**** LISTED ENTRIES ****

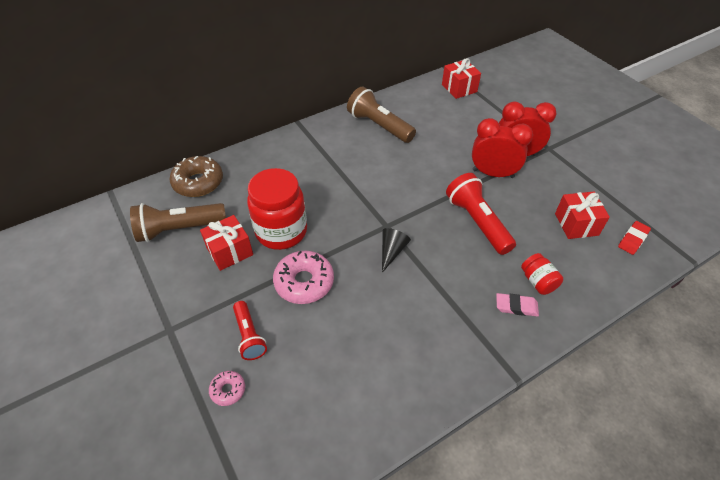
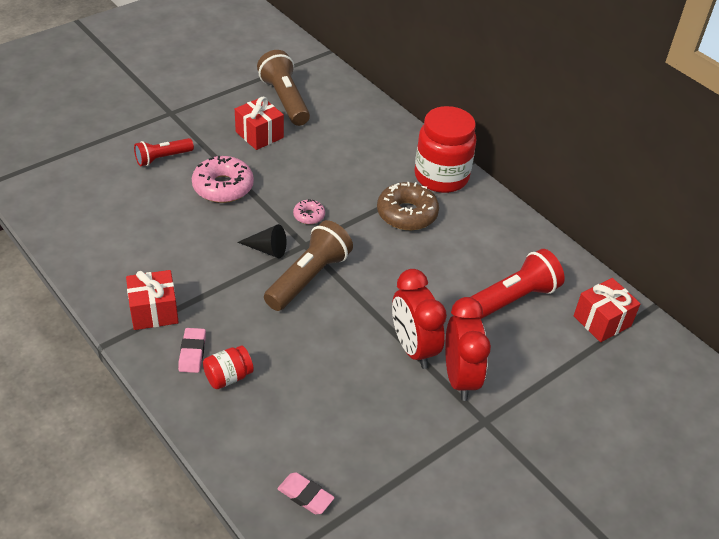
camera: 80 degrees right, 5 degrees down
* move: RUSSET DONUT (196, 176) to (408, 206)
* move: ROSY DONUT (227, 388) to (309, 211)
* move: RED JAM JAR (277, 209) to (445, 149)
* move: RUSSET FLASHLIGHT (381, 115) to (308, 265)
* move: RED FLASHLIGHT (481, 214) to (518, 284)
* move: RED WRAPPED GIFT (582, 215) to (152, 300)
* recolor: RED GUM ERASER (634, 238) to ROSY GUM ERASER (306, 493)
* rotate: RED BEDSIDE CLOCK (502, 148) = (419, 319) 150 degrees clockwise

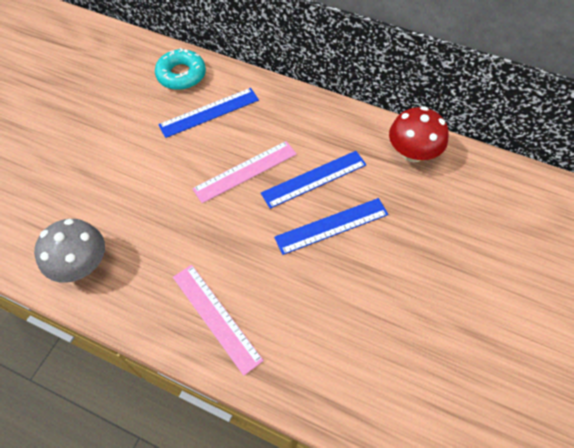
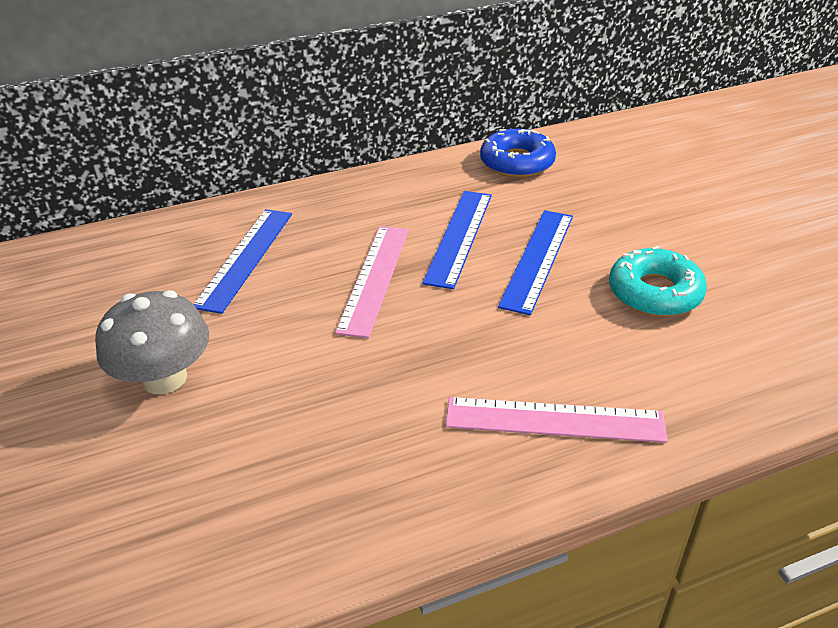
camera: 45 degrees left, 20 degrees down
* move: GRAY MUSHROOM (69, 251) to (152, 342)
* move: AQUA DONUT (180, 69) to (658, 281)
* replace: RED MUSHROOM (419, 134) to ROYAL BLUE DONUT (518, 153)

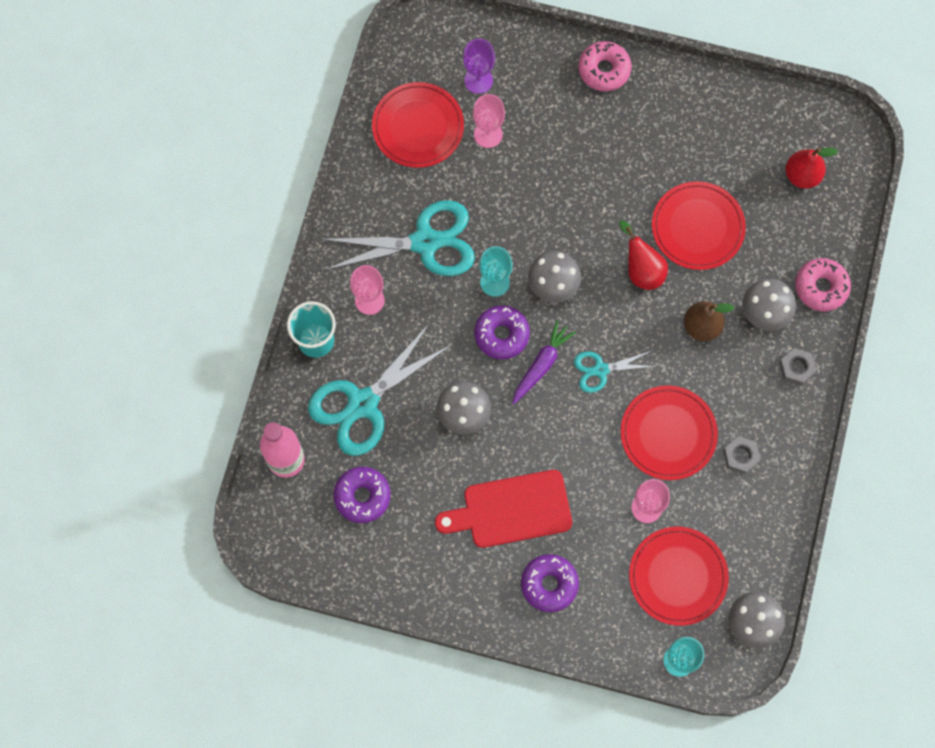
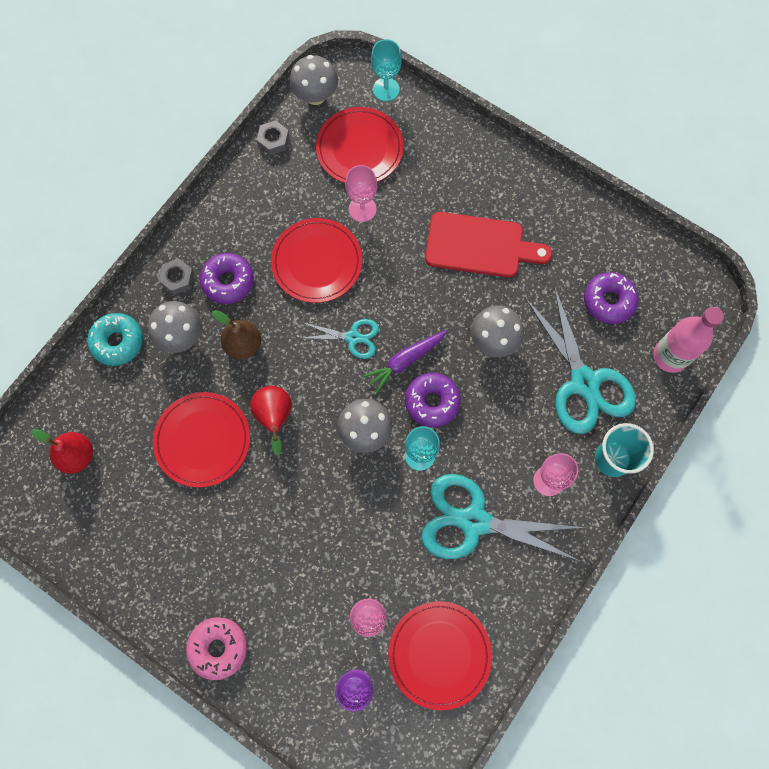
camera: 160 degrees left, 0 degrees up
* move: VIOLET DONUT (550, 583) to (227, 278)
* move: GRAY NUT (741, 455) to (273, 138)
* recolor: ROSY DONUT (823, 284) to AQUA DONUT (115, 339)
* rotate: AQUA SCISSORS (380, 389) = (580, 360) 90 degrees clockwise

****

Begin at the line that has "to (445, 149)" in the entries above; stop after the line that has "ERASER (306, 493)". Transcribe exactly those lines and no others.

* move: RED JAM JAR (277, 209) to (445, 149)
* move: RUSSET FLASHLIGHT (381, 115) to (308, 265)
* move: RED FLASHLIGHT (481, 214) to (518, 284)
* move: RED WRAPPED GIFT (582, 215) to (152, 300)
* recolor: RED GUM ERASER (634, 238) to ROSY GUM ERASER (306, 493)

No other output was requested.